* Aim *
Copy the entries word for word, from the very start through the line that contains "0: (214, 199)".

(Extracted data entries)
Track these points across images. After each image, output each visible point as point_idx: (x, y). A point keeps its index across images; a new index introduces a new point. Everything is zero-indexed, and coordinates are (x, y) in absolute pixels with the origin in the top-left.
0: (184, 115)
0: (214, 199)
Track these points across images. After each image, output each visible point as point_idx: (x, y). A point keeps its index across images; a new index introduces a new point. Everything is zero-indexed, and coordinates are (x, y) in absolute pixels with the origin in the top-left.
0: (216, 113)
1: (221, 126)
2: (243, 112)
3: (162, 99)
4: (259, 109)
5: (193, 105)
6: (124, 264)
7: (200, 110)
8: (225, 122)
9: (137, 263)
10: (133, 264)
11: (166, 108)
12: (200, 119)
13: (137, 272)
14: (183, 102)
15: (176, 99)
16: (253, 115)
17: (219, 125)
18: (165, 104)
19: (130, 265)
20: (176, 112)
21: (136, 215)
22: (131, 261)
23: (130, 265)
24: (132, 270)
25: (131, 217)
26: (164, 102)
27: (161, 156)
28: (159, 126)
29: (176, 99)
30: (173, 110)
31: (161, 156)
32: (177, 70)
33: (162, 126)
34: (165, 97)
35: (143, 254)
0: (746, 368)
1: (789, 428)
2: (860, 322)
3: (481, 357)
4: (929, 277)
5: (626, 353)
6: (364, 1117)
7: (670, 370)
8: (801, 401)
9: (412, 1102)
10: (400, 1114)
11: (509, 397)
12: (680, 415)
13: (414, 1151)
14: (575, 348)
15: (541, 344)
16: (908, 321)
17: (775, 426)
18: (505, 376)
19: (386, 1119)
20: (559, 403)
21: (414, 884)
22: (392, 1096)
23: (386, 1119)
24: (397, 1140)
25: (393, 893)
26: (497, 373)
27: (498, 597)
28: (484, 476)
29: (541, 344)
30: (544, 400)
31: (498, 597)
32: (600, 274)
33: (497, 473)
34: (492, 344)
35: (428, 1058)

* Result of this exercise *
Track these points across images. After each image, output each visible point as point_idx: (x, y). A point keeps its index across images; a new index introduces a new point. Everything is zero-indexed, and coordinates are (x, y) in absolute pixels with the origin in the top-left.
0: (184, 115)
0: (214, 199)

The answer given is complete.